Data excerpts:

※

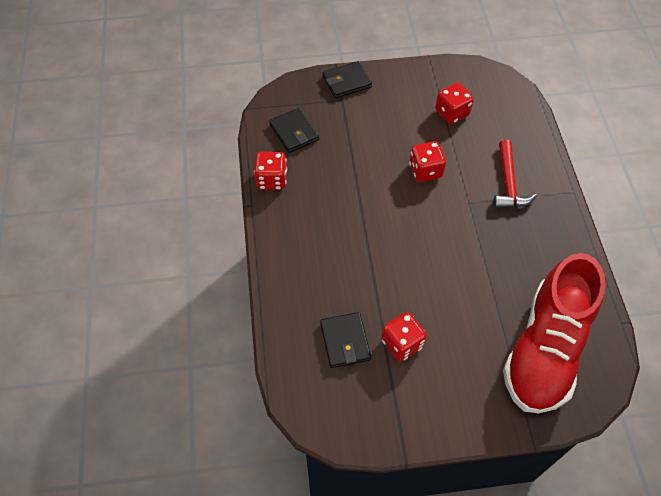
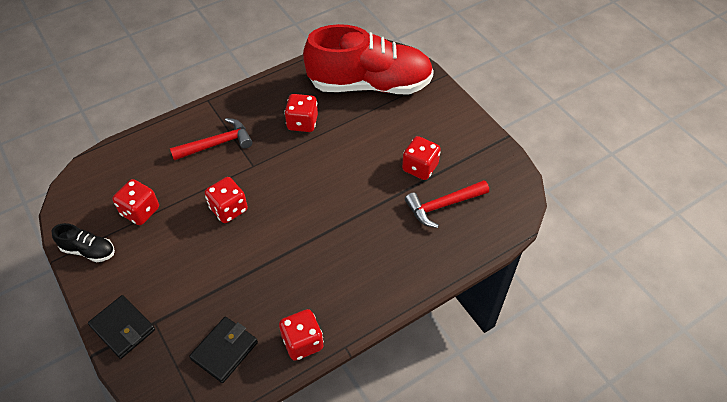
camera: 115 degrees left, 5 degrees down
black wallet [320,312,371,368] -> red hammer [405,180,489,228]
none -> black shoe [52,223,115,262]
none -> red dice [284,94,318,132]

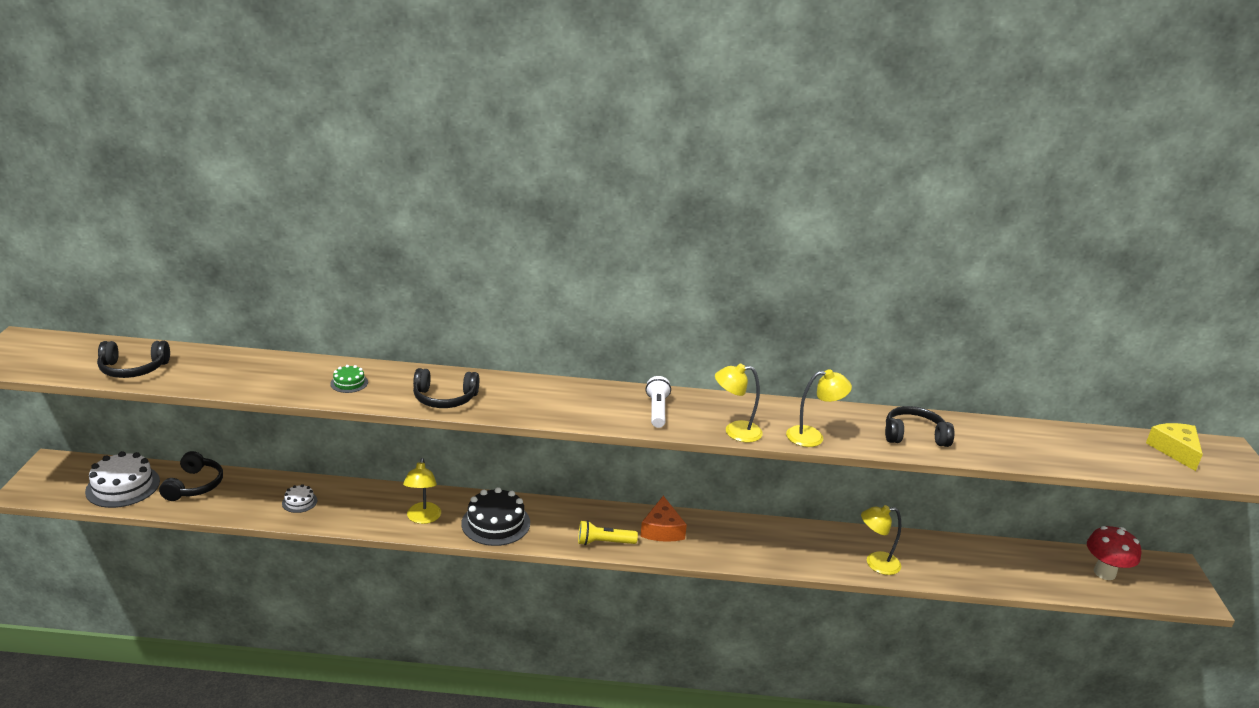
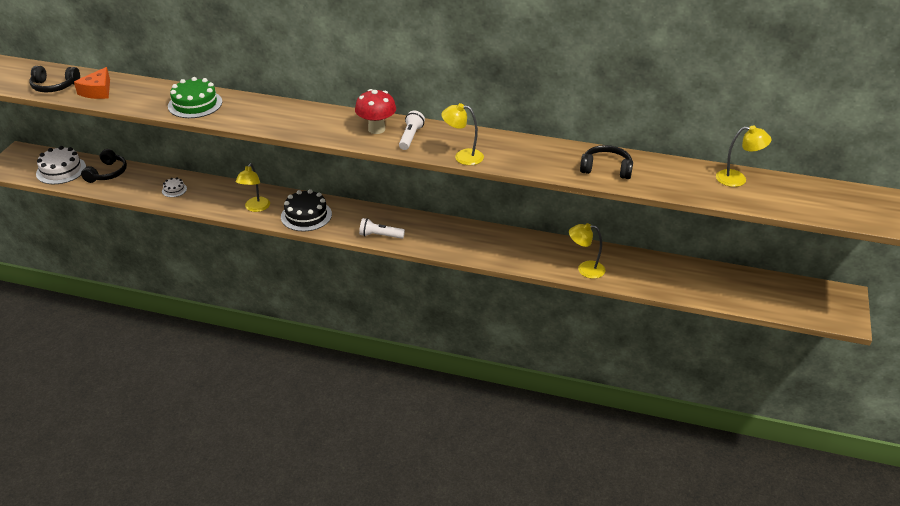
camera: 15 degrees right, 10 degrees up
green cake [330,365,368,393] -> green cake [168,77,222,118], size x2.00
black headphones [413,368,479,408] -> none
yellow flashlight [578,520,638,545] -> white flashlight [359,218,405,239]
orange cheese [640,496,687,542] -> orange cheese moved to [74,67,110,99]
yellow lamp [786,369,852,447] -> yellow lamp moved to [716,126,771,187]
red mushroom [1087,526,1141,580] -> red mushroom moved to [355,89,396,134]
yellow cheese [1146,423,1203,471] -> none

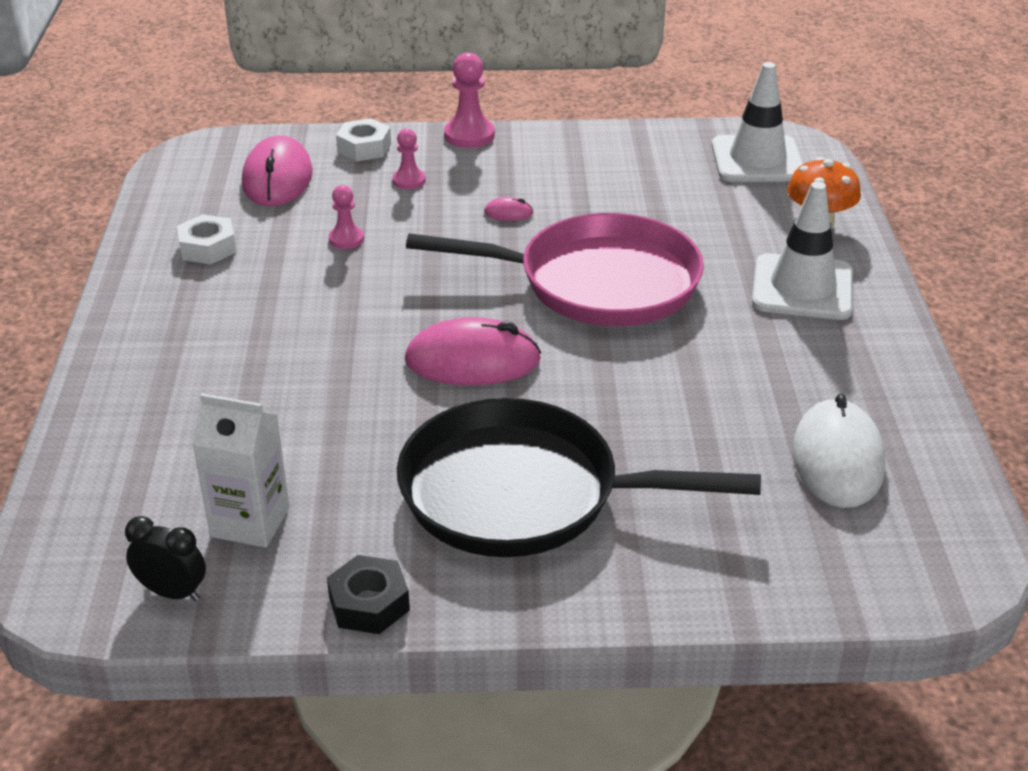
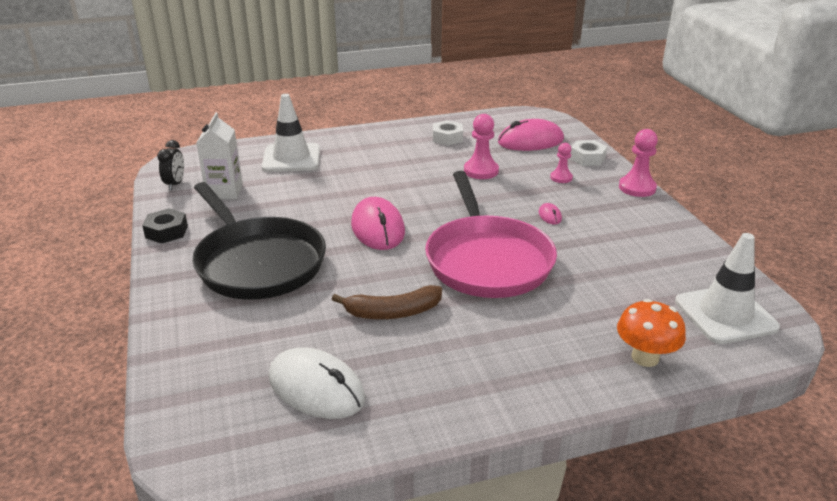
camera: 75 degrees right, 5 degrees down
pink pawn [329,185,364,249] -> pink pawn [464,114,499,179], size x1.62
black pan [397,398,761,557] -> black pan turned 150 degrees clockwise [192,182,326,300]
white traffic cone [752,182,853,320] -> white traffic cone moved to [262,94,320,172]
white mouse [792,394,885,508] -> white mouse turned 45 degrees clockwise [269,347,366,419]
none -> brown banana [332,285,442,319]

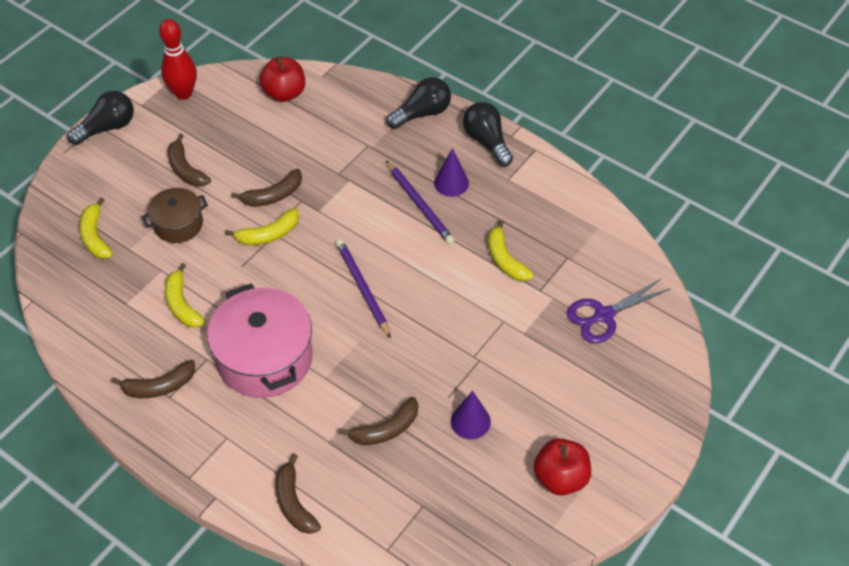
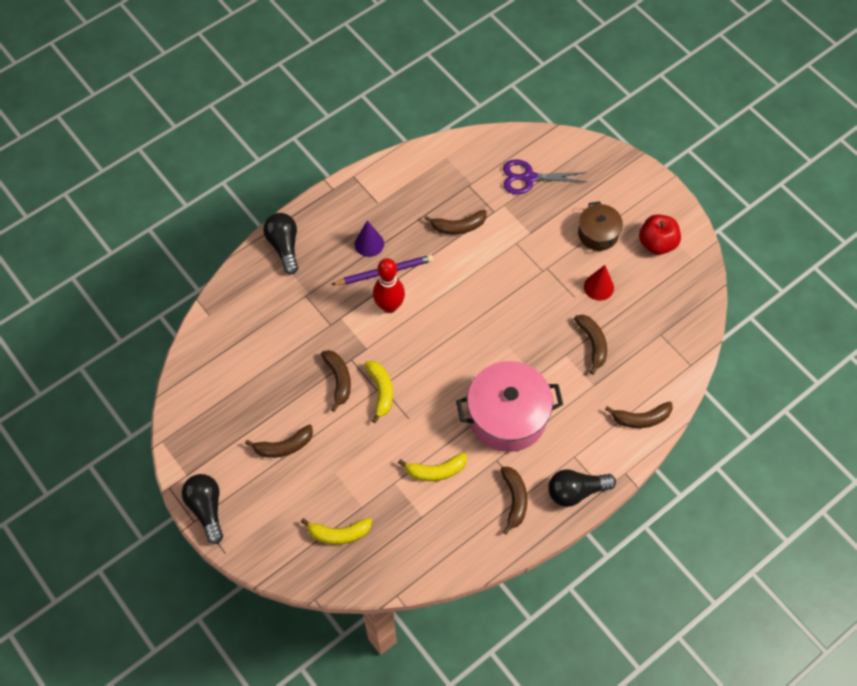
camera: 75 degrees left, 10 degrees up
brown pot [142,188,208,243] -> brown pot moved to [578,201,623,251]
red bowling pin [159,19,197,100] -> red bowling pin moved to [373,258,405,313]
red apple [259,56,305,102] -> none
purple pencil [336,239,391,338] -> none
purple cone [451,391,491,439] -> red cone [584,265,614,301]
black light bulb [463,102,513,167] -> black light bulb moved to [548,469,616,507]
yellow banana [488,220,534,281] -> brown banana [424,210,487,234]
purple scissors [567,279,671,343] -> purple scissors turned 105 degrees clockwise [503,159,587,194]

※

Start to finish, write out the data above exactly, omitting all pictures.

▶ _Task response_:
camera: 115 degrees left, 5 degrees down
black wallet [320,312,371,368] -> red hammer [405,180,489,228]
none -> black shoe [52,223,115,262]
none -> red dice [284,94,318,132]

camera: 15 degrees right, 10 degrees up
green cake [330,365,368,393] -> green cake [168,77,222,118], size x2.00
black headphones [413,368,479,408] -> none
yellow flashlight [578,520,638,545] -> white flashlight [359,218,405,239]
orange cheese [640,496,687,542] -> orange cheese moved to [74,67,110,99]
yellow lamp [786,369,852,447] -> yellow lamp moved to [716,126,771,187]
red mushroom [1087,526,1141,580] -> red mushroom moved to [355,89,396,134]
yellow cheese [1146,423,1203,471] -> none

camera: 75 degrees right, 5 degrees down
pink pawn [329,185,364,249] -> pink pawn [464,114,499,179], size x1.62
black pan [397,398,761,557] -> black pan turned 150 degrees clockwise [192,182,326,300]
white traffic cone [752,182,853,320] -> white traffic cone moved to [262,94,320,172]
white mouse [792,394,885,508] -> white mouse turned 45 degrees clockwise [269,347,366,419]
none -> brown banana [332,285,442,319]

camera: 75 degrees left, 10 degrees up
brown pot [142,188,208,243] -> brown pot moved to [578,201,623,251]
red bowling pin [159,19,197,100] -> red bowling pin moved to [373,258,405,313]
red apple [259,56,305,102] -> none
purple pencil [336,239,391,338] -> none
purple cone [451,391,491,439] -> red cone [584,265,614,301]
black light bulb [463,102,513,167] -> black light bulb moved to [548,469,616,507]
yellow banana [488,220,534,281] -> brown banana [424,210,487,234]
purple scissors [567,279,671,343] -> purple scissors turned 105 degrees clockwise [503,159,587,194]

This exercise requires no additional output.